Exercise brief ▸
Output the line with "yellow clock [237,216,300,278] -> none" and every line below it until the listing ends, exactly as written and with nothing added.

Information shown ▸

[Start of Attachment]

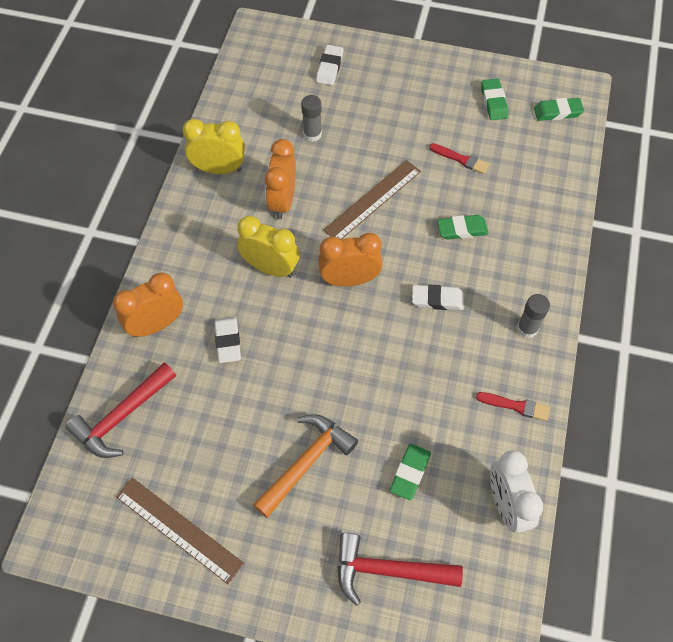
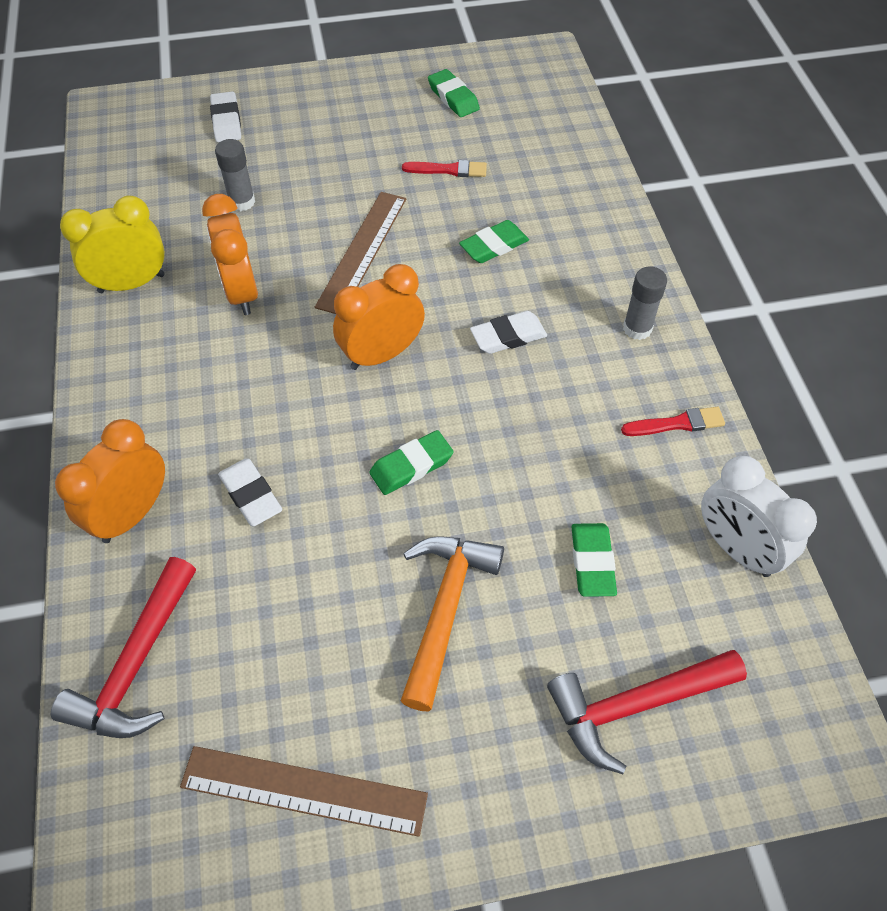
camera: 25 degrees left, 5 degrees down
yellow clock [237,216,300,278] -> none
green eraser [534,98,584,121] -> green eraser moved to [369,430,454,495]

[End of Attachment]

The completed task ▸
yellow clock [237,216,300,278] -> none
green eraser [534,98,584,121] -> green eraser moved to [369,430,454,495]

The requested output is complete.